Data for this task —
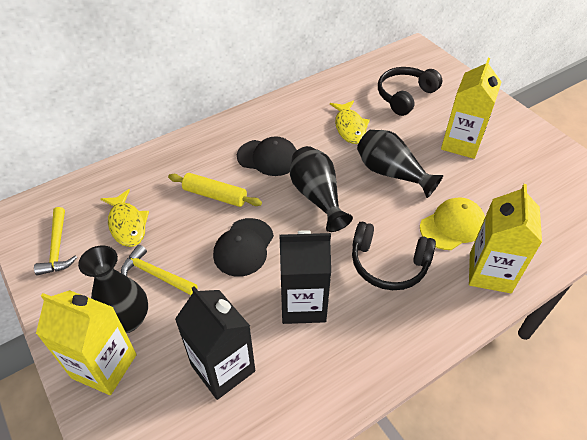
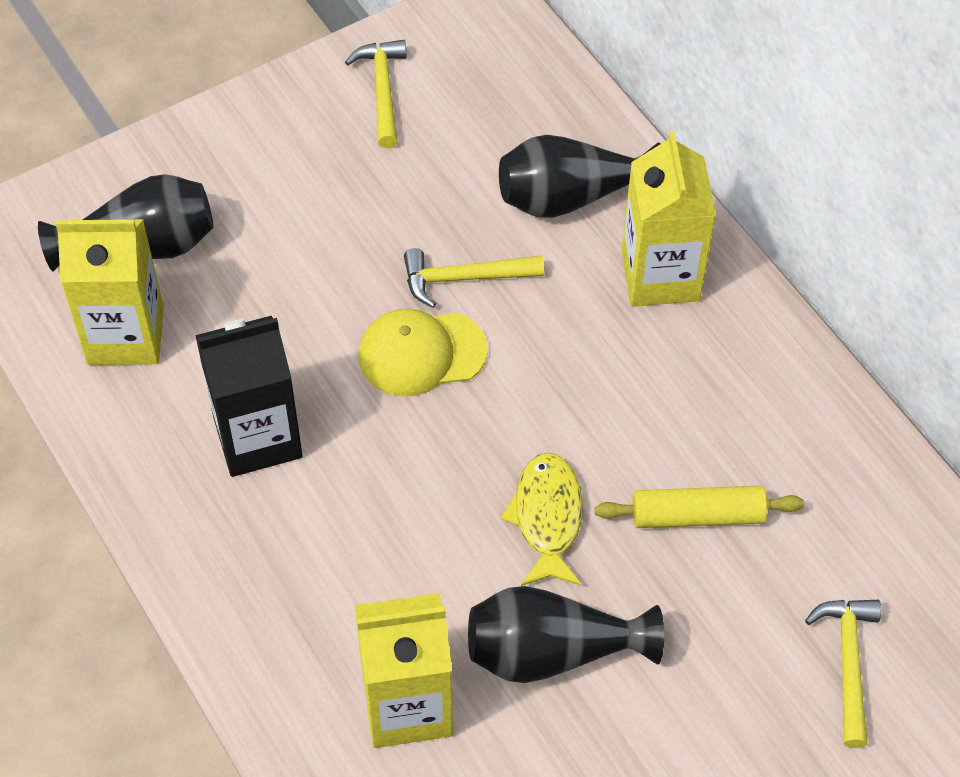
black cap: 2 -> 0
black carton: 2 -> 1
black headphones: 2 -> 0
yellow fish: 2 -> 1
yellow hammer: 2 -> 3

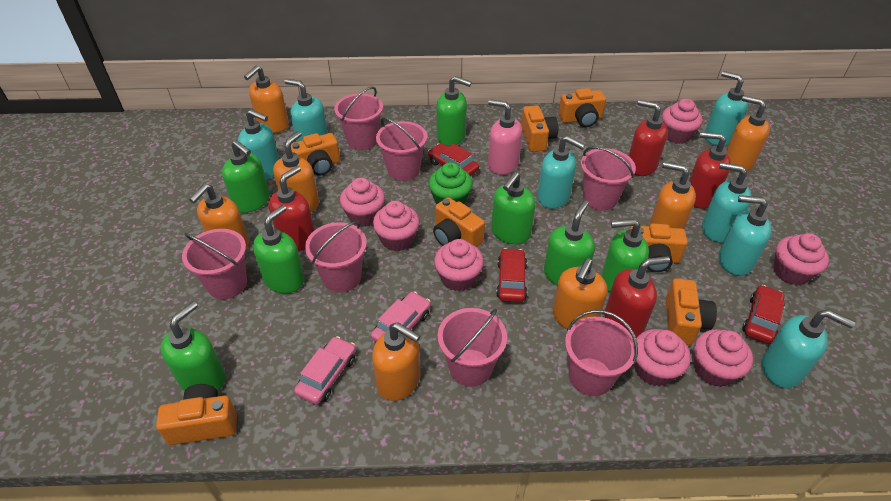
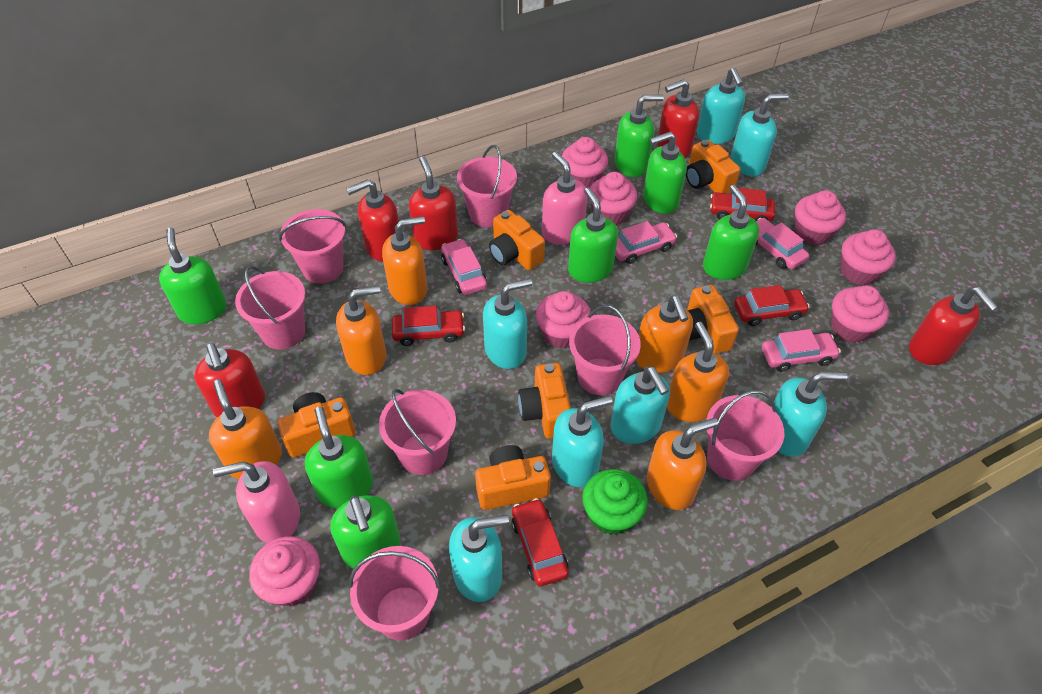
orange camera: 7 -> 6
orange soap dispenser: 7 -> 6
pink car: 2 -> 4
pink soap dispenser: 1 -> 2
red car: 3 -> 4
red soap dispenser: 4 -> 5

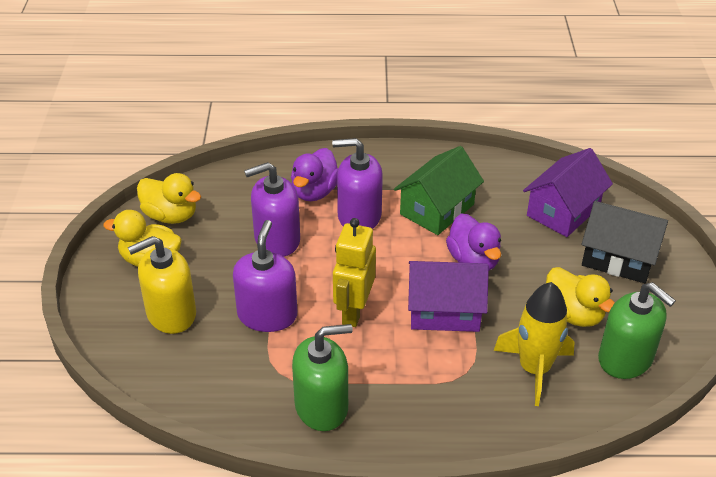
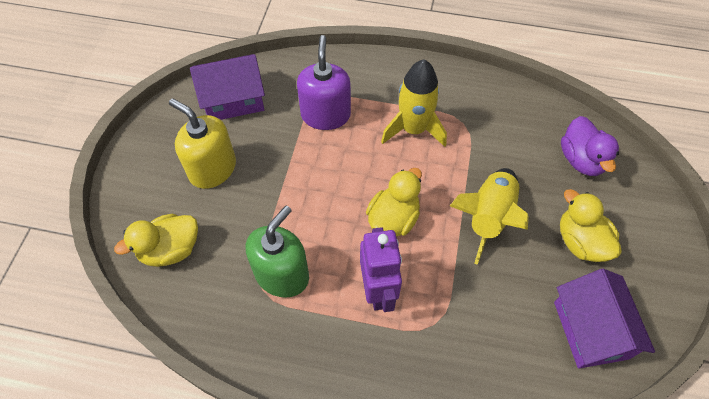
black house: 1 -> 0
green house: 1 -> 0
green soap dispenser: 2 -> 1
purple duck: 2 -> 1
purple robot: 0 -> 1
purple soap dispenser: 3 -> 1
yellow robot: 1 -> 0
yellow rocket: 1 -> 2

Problem to solve — No picture should be included when the data are set down again exactly.

Your solution —
black cap: 2 -> 0
black carton: 2 -> 1
black headphones: 2 -> 0
yellow fish: 2 -> 1
yellow hammer: 2 -> 3

orange camera: 7 -> 6
orange soap dispenser: 7 -> 6
pink car: 2 -> 4
pink soap dispenser: 1 -> 2
red car: 3 -> 4
red soap dispenser: 4 -> 5

black house: 1 -> 0
green house: 1 -> 0
green soap dispenser: 2 -> 1
purple duck: 2 -> 1
purple robot: 0 -> 1
purple soap dispenser: 3 -> 1
yellow robot: 1 -> 0
yellow rocket: 1 -> 2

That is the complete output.